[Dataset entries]
════════
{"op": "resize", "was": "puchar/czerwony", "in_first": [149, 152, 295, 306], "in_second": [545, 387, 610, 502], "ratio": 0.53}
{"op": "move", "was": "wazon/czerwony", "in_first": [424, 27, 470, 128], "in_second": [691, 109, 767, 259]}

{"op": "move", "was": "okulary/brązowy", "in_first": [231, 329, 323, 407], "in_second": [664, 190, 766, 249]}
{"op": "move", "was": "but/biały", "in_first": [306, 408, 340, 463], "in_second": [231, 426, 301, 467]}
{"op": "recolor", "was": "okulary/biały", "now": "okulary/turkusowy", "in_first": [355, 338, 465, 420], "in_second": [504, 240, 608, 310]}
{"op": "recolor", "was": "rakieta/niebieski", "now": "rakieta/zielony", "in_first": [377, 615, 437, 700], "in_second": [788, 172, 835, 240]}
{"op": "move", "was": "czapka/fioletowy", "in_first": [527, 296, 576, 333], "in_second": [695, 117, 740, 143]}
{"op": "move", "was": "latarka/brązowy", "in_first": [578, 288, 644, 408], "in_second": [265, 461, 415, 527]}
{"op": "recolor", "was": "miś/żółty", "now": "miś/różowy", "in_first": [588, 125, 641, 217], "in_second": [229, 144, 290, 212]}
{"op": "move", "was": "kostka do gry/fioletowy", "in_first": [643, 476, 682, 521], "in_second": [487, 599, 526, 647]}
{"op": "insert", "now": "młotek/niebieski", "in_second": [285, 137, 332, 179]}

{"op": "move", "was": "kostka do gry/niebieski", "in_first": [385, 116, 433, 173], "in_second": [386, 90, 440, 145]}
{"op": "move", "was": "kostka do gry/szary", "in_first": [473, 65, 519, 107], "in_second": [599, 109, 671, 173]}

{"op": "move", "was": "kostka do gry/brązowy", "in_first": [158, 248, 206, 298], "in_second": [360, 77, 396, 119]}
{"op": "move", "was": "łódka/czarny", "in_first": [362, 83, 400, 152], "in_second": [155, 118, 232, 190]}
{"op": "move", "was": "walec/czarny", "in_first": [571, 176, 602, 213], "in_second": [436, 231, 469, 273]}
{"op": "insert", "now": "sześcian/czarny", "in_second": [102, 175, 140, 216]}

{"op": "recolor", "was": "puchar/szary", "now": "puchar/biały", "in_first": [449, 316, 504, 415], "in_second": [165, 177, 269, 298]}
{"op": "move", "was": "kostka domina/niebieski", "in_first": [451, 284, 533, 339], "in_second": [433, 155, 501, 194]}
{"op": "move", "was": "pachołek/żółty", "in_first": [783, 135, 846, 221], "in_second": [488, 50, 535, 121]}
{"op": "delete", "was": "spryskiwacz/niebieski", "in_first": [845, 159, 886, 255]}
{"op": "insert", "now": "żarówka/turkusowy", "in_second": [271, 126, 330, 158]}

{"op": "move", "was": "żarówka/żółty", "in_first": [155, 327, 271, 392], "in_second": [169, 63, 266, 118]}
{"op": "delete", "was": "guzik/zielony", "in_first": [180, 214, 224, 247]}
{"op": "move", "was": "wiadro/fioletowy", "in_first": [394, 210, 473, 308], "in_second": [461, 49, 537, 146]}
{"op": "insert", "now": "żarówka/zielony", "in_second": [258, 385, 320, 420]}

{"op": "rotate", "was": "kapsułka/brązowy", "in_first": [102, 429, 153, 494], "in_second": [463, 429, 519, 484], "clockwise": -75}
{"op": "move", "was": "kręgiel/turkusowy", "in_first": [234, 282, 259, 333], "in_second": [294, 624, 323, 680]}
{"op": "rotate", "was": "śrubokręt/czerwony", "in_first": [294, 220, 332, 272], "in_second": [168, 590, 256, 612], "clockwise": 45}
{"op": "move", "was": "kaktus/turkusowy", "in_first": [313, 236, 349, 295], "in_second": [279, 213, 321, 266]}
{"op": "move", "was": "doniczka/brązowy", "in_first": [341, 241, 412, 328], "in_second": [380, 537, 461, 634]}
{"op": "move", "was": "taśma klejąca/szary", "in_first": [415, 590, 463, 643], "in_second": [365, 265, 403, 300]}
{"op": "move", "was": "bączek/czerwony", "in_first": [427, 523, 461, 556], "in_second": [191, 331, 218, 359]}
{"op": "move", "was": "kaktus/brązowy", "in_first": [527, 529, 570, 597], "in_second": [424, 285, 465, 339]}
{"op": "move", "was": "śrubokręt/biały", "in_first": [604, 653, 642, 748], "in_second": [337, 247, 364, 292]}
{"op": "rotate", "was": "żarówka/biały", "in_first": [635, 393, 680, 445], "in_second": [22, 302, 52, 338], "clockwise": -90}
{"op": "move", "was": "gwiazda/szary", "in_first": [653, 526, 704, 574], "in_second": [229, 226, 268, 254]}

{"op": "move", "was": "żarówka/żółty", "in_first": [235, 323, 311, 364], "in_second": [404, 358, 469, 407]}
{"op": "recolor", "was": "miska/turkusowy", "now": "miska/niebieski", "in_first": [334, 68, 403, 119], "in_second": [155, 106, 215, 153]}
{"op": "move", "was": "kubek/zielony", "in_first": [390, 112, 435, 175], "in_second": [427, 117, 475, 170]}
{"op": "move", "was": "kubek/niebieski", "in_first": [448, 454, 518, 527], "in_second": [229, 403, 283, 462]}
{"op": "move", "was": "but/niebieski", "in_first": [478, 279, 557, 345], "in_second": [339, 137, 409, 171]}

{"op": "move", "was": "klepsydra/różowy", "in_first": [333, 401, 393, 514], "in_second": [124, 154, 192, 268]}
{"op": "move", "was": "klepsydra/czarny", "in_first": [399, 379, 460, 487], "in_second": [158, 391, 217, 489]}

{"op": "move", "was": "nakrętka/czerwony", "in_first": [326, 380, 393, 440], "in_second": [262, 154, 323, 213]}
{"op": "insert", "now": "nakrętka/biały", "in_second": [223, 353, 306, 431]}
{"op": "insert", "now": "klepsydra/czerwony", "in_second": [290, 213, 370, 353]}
════════
_WHAT TO PRODUCE_: Only the lines with "śrubokręt" are needed; find them in the records and copy each one.

_YOUR RESPONSE_:
{"op": "rotate", "was": "śrubokręt/czerwony", "in_first": [294, 220, 332, 272], "in_second": [168, 590, 256, 612], "clockwise": 45}
{"op": "move", "was": "śrubokręt/biały", "in_first": [604, 653, 642, 748], "in_second": [337, 247, 364, 292]}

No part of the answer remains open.